EXERCISE DIRECTIONS.
Nothing is needed except the lines below that run from the one with "pink light bulb [739,80,812,124]" through the one with "none -> yellow bowling pin [560,447,590,504]", repeated exactly.

MATERIAL FOR THIS EXERCISE.

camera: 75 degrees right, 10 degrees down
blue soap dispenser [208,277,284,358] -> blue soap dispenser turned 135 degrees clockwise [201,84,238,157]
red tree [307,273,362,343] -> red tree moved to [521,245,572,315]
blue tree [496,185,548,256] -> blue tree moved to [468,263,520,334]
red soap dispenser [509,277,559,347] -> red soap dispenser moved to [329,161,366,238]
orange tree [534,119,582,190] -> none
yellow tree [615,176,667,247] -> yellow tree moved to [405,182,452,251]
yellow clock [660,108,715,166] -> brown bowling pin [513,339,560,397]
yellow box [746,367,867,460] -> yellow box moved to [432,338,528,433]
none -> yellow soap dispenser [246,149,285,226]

* * *

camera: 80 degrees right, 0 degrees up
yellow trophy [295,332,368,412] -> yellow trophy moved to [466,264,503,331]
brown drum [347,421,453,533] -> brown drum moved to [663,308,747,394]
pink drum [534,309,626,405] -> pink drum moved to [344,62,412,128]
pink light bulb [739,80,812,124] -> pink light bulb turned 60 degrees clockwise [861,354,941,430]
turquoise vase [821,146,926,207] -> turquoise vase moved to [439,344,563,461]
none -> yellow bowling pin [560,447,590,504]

---

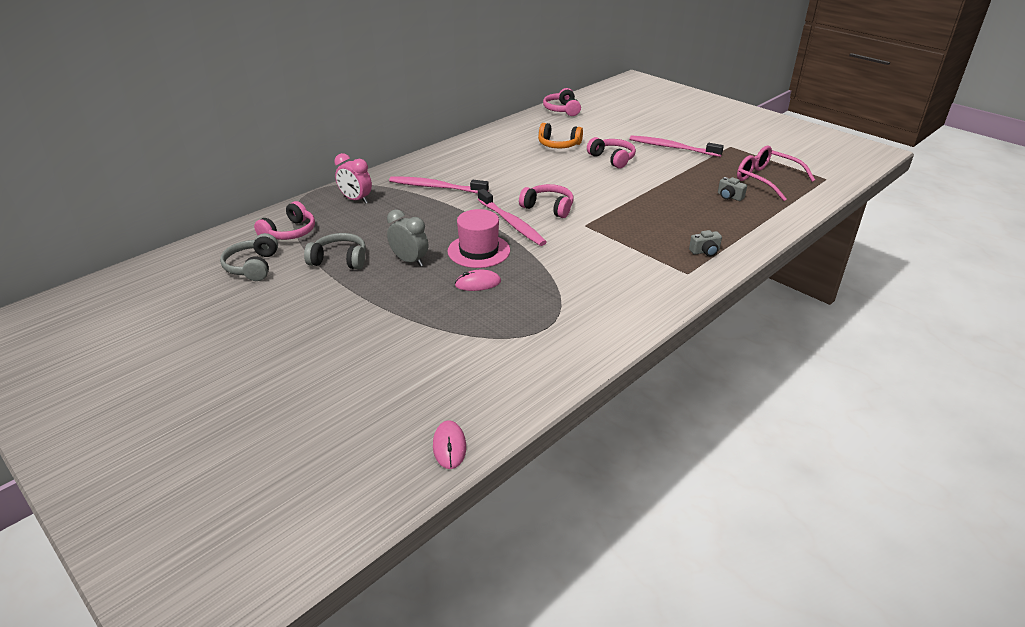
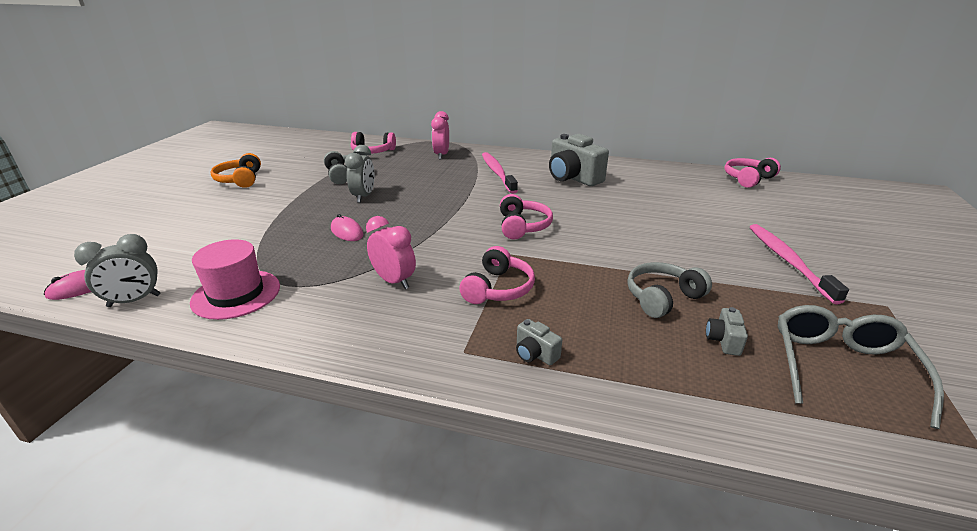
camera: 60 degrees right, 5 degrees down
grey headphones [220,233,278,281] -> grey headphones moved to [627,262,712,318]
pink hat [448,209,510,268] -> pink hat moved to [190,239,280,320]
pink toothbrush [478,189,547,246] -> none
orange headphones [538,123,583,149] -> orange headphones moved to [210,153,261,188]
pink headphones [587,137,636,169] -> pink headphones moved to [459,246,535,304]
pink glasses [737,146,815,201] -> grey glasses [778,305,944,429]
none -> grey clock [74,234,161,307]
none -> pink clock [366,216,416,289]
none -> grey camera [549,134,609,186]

COMPLETED TASK.
pink light bulb [739,80,812,124] -> pink light bulb turned 60 degrees clockwise [861,354,941,430]
turquoise vase [821,146,926,207] -> turquoise vase moved to [439,344,563,461]
none -> yellow bowling pin [560,447,590,504]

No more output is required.